_TASK BRIEF_:
Only one stretch of the data below is needed. Output the lines from the one with "(526, 107) = (393, 110): none" up to and including the one with "camera: 50 degrees right, 5 degrees down", exactly as they stand.

_SUPPLIED MATERIAL_:
↓↓↓

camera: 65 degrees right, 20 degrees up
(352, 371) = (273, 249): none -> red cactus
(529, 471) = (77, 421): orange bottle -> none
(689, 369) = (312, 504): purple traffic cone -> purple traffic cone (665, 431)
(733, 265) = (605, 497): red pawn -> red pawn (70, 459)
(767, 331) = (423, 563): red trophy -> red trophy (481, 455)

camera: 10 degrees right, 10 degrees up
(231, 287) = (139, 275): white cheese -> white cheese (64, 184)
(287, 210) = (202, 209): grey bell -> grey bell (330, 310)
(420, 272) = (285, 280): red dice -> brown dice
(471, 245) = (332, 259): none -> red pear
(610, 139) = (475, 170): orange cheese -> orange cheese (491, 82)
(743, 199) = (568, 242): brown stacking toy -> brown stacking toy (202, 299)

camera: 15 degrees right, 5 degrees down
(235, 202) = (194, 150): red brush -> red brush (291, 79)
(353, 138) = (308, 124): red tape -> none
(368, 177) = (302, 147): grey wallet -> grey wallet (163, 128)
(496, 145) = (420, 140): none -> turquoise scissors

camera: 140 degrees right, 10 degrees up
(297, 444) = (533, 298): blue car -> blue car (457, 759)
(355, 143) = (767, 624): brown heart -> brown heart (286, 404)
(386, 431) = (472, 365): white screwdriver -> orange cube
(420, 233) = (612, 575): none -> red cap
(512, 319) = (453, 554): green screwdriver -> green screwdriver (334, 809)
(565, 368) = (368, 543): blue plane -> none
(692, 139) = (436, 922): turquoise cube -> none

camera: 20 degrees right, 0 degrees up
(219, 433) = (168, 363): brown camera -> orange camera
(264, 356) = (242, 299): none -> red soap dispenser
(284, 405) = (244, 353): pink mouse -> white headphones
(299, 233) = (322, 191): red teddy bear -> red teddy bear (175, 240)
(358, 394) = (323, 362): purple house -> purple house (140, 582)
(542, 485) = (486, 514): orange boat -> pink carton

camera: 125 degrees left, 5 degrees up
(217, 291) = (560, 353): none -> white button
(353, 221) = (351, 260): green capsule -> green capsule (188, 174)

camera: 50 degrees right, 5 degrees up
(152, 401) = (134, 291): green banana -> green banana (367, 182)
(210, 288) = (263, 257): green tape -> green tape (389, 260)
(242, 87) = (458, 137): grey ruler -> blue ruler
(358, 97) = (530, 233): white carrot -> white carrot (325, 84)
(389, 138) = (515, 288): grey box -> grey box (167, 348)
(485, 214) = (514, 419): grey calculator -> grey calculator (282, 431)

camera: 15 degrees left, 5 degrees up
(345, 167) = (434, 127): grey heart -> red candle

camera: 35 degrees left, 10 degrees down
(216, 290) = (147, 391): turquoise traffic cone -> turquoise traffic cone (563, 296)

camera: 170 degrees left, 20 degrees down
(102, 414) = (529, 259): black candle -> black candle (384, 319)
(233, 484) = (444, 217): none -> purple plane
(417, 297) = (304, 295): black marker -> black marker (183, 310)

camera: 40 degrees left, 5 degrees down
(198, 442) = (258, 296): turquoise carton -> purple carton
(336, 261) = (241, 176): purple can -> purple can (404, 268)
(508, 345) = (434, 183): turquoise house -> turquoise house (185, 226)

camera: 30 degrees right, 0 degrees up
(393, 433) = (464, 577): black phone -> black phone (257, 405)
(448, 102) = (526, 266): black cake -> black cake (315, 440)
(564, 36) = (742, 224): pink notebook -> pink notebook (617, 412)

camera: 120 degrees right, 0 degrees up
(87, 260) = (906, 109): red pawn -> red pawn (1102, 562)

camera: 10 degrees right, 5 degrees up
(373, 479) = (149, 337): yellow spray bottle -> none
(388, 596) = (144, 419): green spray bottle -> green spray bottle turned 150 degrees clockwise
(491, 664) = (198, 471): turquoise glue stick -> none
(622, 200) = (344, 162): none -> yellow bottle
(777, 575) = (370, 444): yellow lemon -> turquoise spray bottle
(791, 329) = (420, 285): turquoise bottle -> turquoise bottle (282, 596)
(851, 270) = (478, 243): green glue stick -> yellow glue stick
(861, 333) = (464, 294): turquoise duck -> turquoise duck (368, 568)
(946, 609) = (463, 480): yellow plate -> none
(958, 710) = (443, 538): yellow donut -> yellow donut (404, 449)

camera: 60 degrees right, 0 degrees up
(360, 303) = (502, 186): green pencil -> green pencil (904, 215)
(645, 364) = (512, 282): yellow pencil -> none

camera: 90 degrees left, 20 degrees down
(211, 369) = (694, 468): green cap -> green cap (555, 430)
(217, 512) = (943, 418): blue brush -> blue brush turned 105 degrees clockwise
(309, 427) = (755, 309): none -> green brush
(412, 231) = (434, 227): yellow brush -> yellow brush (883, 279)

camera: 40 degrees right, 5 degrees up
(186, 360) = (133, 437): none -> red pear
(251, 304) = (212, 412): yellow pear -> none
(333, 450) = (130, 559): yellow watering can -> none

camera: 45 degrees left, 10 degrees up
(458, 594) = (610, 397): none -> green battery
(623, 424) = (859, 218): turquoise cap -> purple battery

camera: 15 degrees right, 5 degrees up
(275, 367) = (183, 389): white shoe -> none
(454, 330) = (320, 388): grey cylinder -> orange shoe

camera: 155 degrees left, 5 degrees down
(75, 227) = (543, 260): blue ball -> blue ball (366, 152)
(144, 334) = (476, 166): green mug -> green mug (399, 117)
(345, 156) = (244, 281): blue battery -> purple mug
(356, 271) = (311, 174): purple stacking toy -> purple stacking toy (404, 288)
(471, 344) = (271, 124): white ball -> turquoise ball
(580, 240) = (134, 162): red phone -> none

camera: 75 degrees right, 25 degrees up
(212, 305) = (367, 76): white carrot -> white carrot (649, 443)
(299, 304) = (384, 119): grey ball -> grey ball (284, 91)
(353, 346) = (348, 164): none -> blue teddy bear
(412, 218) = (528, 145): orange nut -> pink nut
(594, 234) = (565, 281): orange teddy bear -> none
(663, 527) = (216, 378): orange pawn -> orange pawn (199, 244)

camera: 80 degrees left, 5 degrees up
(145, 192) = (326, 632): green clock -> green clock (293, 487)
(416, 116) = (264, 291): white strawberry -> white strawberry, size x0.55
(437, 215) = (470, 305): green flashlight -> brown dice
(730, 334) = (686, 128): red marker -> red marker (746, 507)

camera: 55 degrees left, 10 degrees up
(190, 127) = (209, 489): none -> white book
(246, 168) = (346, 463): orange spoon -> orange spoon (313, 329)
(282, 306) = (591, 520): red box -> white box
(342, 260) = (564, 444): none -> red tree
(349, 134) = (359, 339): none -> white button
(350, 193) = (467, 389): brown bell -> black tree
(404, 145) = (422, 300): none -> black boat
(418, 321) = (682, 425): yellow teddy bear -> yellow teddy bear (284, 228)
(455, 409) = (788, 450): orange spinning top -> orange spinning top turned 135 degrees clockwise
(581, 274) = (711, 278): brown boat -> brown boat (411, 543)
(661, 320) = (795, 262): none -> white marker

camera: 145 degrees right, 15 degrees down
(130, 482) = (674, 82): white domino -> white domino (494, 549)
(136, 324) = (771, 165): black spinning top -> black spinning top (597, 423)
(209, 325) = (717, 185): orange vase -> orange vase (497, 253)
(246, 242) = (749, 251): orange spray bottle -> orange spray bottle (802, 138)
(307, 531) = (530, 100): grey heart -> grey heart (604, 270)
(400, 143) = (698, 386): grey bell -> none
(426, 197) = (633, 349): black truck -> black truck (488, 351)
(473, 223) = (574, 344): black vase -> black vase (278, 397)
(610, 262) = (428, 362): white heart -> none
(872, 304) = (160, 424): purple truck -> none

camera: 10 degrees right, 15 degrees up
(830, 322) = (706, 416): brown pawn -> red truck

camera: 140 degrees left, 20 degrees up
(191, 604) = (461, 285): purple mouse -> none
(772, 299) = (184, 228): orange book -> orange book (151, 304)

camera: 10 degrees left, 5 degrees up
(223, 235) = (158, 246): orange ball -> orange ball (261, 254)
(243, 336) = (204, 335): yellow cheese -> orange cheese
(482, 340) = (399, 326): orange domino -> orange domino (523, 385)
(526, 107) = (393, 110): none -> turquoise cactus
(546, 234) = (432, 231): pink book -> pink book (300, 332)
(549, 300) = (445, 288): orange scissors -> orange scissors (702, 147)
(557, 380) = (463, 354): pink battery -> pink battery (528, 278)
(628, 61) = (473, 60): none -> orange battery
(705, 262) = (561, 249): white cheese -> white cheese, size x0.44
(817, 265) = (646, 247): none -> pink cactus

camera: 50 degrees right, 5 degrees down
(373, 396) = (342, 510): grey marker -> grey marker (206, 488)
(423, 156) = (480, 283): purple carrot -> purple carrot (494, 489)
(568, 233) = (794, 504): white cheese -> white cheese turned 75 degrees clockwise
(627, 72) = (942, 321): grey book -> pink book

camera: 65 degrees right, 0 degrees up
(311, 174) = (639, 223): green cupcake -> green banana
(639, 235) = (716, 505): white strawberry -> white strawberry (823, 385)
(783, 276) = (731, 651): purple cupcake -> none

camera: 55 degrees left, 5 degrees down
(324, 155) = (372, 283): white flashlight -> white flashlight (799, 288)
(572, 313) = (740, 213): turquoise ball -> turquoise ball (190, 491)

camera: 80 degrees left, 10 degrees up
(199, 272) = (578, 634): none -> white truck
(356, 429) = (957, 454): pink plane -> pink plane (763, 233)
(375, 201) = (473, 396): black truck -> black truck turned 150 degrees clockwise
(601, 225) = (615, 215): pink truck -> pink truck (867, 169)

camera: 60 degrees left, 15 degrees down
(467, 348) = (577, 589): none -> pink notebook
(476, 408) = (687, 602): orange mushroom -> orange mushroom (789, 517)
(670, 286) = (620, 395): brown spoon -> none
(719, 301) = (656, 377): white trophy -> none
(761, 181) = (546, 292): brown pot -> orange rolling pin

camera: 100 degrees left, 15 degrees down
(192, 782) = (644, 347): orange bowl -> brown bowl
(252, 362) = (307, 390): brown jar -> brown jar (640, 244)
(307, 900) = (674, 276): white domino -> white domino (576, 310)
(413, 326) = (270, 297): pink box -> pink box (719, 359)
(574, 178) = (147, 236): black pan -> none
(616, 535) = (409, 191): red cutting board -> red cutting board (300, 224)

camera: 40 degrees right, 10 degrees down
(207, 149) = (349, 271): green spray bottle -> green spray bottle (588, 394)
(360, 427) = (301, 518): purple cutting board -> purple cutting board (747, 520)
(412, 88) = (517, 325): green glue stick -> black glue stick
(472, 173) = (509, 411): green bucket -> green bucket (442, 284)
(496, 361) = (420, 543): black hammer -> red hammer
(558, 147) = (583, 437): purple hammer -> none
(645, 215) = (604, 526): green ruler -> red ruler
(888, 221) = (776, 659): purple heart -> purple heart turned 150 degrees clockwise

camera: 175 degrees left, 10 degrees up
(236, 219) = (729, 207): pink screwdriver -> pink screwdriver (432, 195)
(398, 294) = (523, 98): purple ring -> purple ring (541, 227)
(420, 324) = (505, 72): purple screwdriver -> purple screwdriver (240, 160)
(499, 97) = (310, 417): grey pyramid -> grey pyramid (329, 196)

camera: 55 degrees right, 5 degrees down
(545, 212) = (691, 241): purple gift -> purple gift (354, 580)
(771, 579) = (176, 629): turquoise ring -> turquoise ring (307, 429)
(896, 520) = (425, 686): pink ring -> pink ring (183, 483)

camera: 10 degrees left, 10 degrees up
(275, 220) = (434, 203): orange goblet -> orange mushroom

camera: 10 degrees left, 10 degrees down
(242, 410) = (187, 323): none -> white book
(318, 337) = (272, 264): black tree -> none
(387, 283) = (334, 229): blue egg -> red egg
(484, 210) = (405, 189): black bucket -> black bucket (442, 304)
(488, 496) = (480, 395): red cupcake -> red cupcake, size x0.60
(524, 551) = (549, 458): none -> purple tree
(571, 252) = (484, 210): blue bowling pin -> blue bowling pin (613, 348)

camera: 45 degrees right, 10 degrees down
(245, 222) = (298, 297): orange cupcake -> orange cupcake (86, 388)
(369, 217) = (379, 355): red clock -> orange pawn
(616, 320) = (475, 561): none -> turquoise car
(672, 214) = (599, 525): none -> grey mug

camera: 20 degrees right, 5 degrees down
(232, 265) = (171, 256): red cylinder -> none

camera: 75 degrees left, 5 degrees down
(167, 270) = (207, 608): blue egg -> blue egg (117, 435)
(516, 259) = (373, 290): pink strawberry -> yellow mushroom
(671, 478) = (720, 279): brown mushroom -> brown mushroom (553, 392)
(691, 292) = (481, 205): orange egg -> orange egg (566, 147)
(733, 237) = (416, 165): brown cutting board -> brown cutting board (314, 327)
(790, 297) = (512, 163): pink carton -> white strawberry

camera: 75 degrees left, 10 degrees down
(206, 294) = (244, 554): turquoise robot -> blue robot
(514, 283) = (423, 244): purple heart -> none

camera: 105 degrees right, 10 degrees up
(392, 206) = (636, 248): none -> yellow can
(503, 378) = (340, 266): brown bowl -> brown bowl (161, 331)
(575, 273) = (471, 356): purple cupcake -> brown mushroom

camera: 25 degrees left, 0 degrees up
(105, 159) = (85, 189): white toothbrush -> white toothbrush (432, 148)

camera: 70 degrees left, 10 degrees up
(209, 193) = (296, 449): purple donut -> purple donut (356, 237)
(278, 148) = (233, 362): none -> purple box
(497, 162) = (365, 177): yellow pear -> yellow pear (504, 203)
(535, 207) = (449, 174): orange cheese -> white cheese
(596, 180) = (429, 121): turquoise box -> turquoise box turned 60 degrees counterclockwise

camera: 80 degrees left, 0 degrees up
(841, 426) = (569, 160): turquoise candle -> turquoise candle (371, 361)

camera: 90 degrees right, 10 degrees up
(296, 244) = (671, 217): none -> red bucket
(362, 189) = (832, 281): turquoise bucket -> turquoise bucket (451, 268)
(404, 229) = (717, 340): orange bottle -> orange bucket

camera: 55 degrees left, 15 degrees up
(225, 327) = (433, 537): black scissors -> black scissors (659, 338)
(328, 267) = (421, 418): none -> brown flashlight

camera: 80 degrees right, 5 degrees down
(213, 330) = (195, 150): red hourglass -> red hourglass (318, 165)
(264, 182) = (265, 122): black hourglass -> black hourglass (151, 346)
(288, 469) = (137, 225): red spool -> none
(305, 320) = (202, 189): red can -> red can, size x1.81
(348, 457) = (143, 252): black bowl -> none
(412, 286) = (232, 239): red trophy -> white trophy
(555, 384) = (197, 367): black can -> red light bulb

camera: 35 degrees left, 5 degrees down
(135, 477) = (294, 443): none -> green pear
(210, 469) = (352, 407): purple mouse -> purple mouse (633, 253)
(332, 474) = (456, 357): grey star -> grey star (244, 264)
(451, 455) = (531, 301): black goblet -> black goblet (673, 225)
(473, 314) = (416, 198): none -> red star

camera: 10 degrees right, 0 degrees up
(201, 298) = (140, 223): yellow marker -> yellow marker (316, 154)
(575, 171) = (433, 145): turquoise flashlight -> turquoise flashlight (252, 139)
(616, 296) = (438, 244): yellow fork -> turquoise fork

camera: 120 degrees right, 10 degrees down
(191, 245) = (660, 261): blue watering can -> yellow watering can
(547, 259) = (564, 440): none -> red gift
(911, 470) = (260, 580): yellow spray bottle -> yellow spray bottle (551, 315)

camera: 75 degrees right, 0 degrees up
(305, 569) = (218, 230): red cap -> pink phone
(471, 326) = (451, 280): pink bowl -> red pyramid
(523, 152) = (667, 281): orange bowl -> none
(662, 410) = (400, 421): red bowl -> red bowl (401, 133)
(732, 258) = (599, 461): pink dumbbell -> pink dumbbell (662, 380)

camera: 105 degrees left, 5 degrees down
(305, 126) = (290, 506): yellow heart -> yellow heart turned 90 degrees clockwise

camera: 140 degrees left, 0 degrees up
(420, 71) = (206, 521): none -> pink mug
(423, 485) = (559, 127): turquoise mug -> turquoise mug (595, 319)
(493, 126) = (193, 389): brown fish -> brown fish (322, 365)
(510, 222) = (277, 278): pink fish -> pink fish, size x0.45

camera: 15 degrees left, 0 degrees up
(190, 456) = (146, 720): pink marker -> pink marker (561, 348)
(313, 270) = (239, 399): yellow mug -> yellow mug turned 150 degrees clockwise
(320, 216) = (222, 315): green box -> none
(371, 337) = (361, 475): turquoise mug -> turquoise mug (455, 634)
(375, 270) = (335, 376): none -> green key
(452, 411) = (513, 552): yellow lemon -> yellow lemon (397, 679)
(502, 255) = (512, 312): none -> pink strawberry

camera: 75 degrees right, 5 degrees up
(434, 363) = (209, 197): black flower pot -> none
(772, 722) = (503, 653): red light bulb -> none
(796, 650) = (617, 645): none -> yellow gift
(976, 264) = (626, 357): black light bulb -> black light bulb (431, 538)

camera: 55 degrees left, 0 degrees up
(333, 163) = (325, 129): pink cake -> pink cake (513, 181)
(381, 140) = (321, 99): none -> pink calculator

↑↑↑

_WRITTEN SOLUTION_:
(526, 107) = (393, 110): none -> turquoise cactus
(546, 234) = (432, 231): pink book -> pink book (300, 332)
(549, 300) = (445, 288): orange scissors -> orange scissors (702, 147)
(557, 380) = (463, 354): pink battery -> pink battery (528, 278)
(628, 61) = (473, 60): none -> orange battery
(705, 262) = (561, 249): white cheese -> white cheese, size x0.44
(817, 265) = (646, 247): none -> pink cactus

camera: 50 degrees right, 5 degrees down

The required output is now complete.